## PROBLEM DESCRIPTION
Scan the lines below for the string "tree". Reply with how many match, and no other words.

## DATASET
━━━━

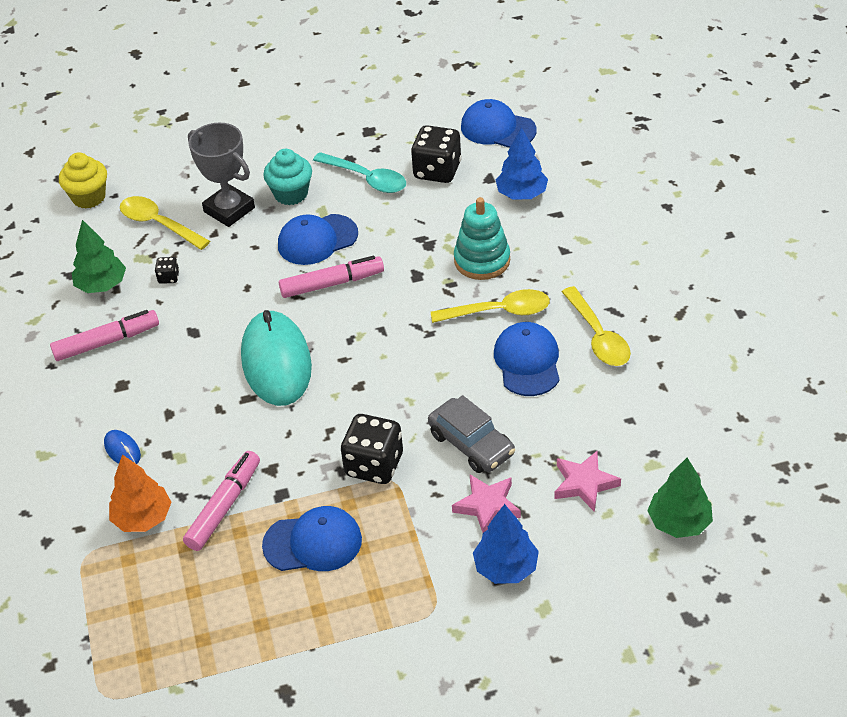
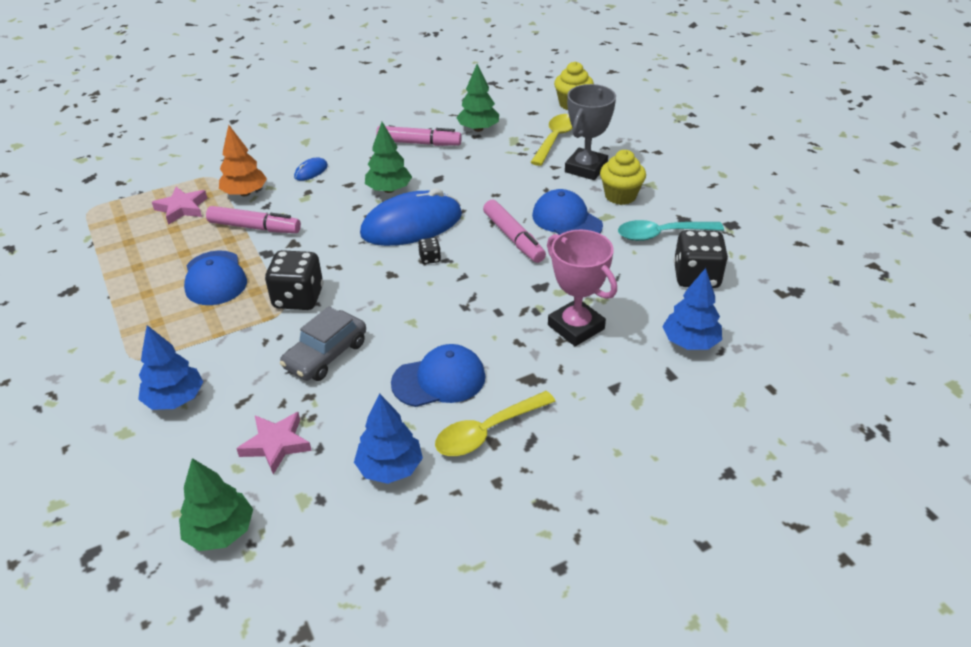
camera: 75 degrees right, 5 degrees down
(107, 342) = (419, 143): pink marker -> pink marker turned 45 degrees counterclockwise
(168, 277) = (495, 156): black dice -> black dice (430, 258)
(198, 377) = (389, 190): none -> green tree
(276, 362) = (411, 225): turquoise mouse -> blue mouse
(291, 194) = (620, 196): turquoise cupcake -> yellow cupcake
(366, 179) = (662, 234): turquoise spoon -> turquoise spoon turned 60 degrees clockwise
(482, 260) = (576, 327): turquoise stacking toy -> pink trophy
(487, 506) = (249, 376): pink star -> pink star (182, 208)
(498, 128) = (788, 310): blue cap -> none
(499, 311) = (505, 349): yellow spoon -> none
(627, 404) = (390, 468): none -> blue tree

━━━━

## RESPONSE BOX
2